(INPUT DATA begins)

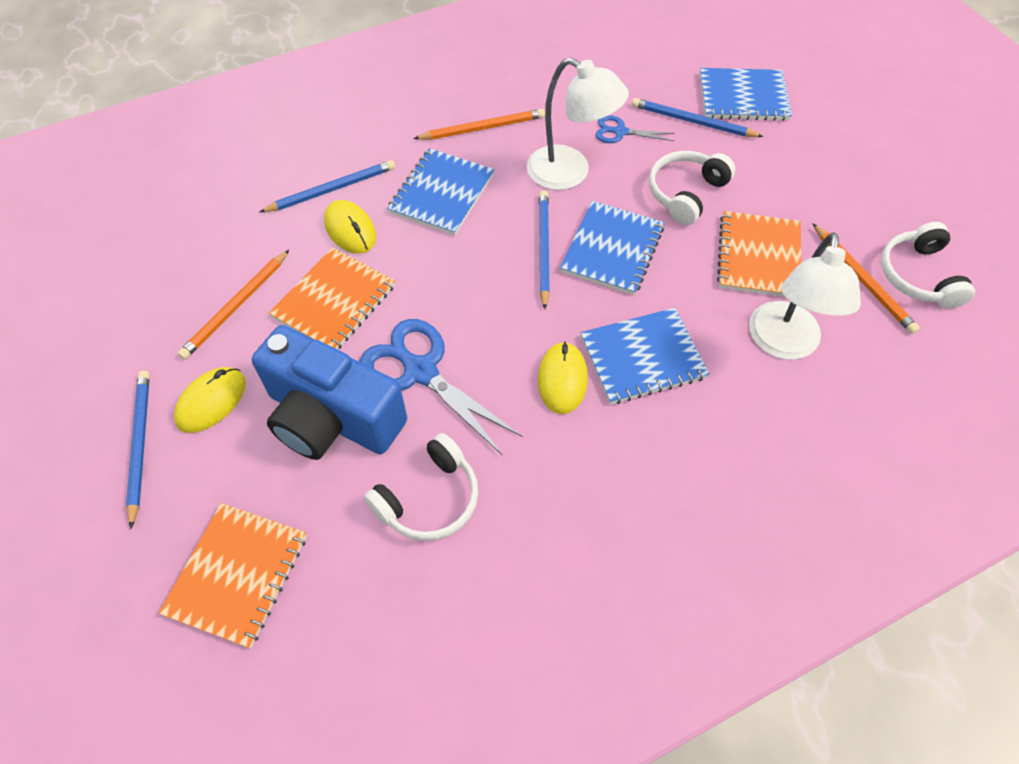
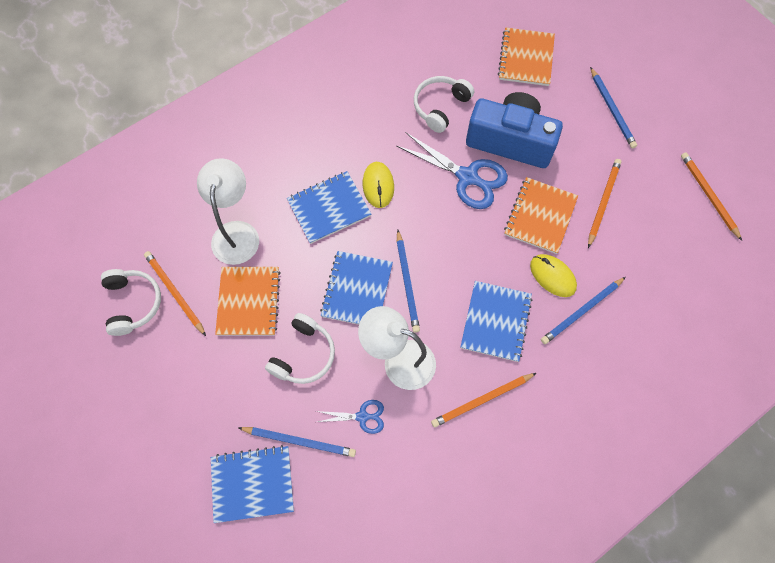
camera: 170 degrees right, 10 degrees up
(83, 293) = (708, 196): none -> orange pencil
(211, 401) = (585, 139): yellow mouse -> none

(INPUT DATA ends)

— YOUR INSTRUCTIONS —
Apart from the images, print all the material above exactly as given.

— REPLY TO THE EXERCISE —
camera: 170 degrees right, 10 degrees up
(83, 293) = (708, 196): none -> orange pencil
(211, 401) = (585, 139): yellow mouse -> none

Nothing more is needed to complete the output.